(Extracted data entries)

----

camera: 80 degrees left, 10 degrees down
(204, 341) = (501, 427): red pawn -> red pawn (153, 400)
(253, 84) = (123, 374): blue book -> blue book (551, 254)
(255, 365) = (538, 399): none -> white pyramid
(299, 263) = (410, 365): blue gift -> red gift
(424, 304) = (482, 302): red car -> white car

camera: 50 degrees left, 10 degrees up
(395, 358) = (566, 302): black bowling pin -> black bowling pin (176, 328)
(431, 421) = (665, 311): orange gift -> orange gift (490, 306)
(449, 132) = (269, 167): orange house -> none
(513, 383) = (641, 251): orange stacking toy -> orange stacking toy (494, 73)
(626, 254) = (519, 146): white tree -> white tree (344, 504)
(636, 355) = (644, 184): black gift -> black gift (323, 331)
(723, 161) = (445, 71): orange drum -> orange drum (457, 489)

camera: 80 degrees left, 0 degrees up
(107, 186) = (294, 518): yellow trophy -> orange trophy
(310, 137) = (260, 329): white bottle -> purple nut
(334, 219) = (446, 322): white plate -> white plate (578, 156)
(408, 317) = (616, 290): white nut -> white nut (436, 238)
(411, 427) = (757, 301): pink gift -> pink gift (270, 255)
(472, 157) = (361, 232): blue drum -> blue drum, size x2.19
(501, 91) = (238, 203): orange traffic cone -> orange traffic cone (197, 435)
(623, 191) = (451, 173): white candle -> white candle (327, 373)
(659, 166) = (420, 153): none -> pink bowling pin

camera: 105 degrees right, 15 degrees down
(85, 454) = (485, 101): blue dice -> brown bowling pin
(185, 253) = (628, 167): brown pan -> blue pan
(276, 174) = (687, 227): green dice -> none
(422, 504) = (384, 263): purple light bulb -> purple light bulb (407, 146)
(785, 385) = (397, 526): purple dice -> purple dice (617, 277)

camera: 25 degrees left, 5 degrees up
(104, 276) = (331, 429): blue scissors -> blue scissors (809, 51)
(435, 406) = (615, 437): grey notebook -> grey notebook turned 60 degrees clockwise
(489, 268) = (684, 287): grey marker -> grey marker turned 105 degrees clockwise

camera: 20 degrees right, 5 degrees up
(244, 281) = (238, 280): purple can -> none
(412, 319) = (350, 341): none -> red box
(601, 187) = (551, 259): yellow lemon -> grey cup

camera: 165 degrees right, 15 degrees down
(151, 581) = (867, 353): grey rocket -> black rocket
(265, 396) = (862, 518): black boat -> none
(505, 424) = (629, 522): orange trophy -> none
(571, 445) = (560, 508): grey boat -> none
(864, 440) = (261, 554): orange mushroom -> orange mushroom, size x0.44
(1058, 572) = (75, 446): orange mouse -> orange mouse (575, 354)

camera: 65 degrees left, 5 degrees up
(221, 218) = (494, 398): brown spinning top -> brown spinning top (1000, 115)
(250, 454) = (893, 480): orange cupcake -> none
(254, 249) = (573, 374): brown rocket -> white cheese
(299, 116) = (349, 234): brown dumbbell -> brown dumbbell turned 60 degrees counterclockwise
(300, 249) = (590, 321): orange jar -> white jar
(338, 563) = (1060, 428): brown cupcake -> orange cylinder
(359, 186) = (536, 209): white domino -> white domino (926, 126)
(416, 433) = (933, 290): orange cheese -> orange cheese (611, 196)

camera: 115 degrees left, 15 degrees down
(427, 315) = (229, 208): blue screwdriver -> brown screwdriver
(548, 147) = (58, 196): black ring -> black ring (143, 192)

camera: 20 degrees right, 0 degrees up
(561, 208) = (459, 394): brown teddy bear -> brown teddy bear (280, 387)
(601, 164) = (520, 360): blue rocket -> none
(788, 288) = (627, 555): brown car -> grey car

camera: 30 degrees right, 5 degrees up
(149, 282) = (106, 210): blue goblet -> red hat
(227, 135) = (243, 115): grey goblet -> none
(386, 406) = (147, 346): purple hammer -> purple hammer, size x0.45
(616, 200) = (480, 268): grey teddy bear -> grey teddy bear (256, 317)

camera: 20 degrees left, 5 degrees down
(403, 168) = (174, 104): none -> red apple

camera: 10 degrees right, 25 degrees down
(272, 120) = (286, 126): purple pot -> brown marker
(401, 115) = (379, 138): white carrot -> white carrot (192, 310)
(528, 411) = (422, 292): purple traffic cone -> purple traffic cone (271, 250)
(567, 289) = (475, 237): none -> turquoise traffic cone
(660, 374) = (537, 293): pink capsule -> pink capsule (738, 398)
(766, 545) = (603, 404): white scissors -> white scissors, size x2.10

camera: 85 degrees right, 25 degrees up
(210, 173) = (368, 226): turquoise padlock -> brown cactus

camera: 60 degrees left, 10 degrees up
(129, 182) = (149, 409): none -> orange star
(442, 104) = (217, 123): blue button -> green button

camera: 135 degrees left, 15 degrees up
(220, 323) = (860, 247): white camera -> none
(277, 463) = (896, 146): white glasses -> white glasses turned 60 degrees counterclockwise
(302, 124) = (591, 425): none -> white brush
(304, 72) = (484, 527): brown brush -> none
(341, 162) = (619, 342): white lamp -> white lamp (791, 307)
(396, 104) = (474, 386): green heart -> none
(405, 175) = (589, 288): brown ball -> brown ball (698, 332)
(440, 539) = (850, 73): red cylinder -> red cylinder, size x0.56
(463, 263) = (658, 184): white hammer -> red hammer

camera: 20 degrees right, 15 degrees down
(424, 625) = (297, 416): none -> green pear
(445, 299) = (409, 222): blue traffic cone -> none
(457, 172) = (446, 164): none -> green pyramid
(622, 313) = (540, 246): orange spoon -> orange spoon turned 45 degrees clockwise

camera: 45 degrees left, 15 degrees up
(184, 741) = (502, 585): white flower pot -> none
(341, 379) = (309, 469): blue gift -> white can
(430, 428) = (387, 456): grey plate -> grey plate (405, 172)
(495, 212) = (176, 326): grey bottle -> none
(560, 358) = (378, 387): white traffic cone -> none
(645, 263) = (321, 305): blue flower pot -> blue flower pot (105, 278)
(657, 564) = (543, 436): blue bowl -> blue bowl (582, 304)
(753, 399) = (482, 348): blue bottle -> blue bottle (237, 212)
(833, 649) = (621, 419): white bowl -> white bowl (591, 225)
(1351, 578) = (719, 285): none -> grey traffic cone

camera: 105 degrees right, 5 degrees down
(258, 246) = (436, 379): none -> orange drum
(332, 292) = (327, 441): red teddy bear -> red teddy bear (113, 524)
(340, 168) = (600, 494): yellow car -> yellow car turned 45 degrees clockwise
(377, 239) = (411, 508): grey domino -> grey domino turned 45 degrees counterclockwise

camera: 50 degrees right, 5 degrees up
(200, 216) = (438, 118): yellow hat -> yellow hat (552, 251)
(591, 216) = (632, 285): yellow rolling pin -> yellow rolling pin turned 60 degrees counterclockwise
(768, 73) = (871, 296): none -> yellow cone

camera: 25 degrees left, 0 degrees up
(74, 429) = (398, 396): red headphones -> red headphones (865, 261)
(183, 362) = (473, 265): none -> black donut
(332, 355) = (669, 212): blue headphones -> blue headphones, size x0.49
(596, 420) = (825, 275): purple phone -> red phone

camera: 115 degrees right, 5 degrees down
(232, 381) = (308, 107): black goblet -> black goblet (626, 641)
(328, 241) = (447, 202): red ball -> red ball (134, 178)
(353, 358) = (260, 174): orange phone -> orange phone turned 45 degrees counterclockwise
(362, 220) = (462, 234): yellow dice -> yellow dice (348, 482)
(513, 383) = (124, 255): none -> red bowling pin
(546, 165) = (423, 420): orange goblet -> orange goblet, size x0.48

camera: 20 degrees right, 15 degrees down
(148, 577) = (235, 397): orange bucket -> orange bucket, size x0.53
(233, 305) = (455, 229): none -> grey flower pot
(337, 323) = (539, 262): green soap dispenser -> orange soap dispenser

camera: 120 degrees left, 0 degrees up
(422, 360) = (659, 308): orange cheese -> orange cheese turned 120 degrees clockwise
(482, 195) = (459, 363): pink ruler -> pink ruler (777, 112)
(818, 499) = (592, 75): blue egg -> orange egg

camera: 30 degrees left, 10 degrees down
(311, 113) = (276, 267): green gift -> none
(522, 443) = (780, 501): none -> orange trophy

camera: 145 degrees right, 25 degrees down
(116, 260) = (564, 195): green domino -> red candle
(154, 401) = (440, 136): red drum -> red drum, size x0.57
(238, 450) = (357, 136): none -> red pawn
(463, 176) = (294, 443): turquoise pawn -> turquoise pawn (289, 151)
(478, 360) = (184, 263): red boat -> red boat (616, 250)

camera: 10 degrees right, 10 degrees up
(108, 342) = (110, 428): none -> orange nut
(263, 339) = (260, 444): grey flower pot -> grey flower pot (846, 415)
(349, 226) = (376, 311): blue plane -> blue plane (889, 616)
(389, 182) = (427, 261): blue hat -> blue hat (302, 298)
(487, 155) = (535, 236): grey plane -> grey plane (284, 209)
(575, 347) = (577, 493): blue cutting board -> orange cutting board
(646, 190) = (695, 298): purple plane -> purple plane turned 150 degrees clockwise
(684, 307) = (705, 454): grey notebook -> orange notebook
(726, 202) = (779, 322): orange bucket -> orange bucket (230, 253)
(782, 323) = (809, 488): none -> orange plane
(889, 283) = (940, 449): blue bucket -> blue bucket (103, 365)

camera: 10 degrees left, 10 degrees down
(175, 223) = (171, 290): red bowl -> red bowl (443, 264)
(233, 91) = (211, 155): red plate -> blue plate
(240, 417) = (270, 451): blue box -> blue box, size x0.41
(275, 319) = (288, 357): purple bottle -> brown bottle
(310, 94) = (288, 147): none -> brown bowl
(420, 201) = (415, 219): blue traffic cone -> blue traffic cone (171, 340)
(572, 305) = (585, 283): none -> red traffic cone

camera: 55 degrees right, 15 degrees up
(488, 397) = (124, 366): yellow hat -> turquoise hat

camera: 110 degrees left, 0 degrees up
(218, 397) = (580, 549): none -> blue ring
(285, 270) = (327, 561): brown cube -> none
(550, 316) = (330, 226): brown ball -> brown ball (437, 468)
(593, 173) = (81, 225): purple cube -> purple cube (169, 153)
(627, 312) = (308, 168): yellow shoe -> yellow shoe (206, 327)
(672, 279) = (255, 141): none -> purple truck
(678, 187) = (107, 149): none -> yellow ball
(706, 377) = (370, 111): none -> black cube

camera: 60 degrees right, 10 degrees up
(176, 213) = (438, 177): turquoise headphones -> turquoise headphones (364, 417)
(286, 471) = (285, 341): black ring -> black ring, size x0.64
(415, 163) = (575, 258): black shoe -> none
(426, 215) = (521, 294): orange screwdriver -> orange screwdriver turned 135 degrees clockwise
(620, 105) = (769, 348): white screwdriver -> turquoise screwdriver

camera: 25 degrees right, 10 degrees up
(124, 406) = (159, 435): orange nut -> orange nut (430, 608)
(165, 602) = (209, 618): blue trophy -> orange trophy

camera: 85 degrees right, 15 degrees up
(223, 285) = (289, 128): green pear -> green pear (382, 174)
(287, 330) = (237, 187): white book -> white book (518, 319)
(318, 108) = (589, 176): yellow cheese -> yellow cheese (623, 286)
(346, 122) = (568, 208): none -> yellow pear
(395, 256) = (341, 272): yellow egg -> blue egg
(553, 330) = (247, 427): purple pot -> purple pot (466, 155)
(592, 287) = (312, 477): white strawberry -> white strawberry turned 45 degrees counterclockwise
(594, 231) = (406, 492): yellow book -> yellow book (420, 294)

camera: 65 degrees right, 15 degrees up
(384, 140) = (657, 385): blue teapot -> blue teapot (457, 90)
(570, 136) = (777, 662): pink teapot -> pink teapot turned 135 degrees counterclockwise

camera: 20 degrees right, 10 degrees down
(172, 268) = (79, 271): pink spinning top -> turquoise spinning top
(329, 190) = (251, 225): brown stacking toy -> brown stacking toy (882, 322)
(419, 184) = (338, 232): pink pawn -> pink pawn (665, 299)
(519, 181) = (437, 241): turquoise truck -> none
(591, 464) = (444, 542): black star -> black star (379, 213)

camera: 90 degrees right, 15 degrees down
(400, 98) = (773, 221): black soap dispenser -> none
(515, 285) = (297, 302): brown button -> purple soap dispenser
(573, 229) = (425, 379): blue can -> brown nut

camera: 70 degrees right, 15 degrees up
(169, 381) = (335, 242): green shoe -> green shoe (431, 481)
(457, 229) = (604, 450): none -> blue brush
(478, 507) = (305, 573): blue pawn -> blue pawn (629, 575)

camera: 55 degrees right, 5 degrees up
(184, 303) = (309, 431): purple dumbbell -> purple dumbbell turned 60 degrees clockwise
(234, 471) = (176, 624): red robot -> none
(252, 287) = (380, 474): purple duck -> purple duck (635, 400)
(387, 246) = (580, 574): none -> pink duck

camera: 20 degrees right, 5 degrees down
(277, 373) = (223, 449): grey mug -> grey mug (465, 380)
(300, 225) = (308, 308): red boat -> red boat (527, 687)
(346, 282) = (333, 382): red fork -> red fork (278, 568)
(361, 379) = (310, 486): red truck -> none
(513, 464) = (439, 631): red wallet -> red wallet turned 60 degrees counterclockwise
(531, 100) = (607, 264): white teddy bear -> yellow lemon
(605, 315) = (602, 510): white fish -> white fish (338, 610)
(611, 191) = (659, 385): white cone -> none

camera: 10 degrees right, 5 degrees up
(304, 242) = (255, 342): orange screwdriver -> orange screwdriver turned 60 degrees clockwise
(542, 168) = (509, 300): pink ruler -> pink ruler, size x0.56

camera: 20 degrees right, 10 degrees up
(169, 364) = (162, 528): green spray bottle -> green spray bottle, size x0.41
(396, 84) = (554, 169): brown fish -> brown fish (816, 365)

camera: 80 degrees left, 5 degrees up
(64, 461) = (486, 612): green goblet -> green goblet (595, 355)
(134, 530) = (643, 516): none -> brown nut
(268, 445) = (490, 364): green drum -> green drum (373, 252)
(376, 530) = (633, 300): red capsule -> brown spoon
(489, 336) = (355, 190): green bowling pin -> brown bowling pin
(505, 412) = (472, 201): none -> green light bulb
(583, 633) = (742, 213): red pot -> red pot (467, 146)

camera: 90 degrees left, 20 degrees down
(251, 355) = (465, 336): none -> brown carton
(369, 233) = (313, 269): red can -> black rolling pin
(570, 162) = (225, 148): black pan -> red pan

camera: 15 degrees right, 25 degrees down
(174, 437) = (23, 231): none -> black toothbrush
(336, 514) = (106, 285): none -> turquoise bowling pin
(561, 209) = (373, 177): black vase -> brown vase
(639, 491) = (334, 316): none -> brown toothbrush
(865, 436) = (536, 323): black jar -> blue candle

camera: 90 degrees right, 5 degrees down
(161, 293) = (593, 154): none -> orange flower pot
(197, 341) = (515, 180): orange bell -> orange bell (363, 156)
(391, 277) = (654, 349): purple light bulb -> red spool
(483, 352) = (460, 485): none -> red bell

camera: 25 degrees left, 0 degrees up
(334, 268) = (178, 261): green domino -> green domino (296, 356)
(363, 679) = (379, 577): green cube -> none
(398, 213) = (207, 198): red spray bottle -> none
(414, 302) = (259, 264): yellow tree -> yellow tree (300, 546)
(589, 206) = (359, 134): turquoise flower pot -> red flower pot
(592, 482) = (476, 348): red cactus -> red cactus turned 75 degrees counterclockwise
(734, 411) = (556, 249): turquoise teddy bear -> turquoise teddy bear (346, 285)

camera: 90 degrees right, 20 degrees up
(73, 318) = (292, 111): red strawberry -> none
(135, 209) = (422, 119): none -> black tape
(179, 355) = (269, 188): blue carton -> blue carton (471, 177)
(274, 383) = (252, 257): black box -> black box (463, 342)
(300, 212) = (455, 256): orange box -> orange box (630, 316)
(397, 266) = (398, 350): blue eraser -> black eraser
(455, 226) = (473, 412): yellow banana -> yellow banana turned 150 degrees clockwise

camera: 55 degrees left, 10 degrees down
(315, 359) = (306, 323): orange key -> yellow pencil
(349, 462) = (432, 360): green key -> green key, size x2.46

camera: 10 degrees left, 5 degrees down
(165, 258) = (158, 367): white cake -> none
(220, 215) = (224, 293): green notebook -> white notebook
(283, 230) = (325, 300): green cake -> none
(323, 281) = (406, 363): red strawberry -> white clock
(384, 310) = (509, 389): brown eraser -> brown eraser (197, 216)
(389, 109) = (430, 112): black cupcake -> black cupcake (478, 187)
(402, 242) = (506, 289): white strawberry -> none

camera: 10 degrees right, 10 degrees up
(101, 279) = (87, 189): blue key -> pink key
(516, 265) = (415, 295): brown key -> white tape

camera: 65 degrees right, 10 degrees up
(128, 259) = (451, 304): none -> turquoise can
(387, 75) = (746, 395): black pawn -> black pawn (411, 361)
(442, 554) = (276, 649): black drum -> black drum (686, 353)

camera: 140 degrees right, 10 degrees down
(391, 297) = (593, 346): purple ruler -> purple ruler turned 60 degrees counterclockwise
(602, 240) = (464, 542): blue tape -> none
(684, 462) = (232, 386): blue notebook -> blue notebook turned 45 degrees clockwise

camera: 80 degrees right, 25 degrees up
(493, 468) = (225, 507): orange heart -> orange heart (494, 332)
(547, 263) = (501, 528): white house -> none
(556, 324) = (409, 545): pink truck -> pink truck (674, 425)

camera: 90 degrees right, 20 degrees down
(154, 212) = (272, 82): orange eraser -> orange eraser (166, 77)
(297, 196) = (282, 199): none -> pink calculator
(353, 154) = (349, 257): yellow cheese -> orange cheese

----

Your answer should consist of the lines from the line with "(389, 182) = (427, 261): blue" to the line with "(275, 319) = (288, 357): purple" above, repeated exactly, both ends included.

◆ **Reply**
(389, 182) = (427, 261): blue hat -> blue hat (302, 298)
(487, 155) = (535, 236): grey plane -> grey plane (284, 209)
(575, 347) = (577, 493): blue cutting board -> orange cutting board
(646, 190) = (695, 298): purple plane -> purple plane turned 150 degrees clockwise
(684, 307) = (705, 454): grey notebook -> orange notebook
(726, 202) = (779, 322): orange bucket -> orange bucket (230, 253)
(782, 323) = (809, 488): none -> orange plane
(889, 283) = (940, 449): blue bucket -> blue bucket (103, 365)

camera: 10 degrees left, 10 degrees down
(175, 223) = (171, 290): red bowl -> red bowl (443, 264)
(233, 91) = (211, 155): red plate -> blue plate
(240, 417) = (270, 451): blue box -> blue box, size x0.41
(275, 319) = (288, 357): purple bottle -> brown bottle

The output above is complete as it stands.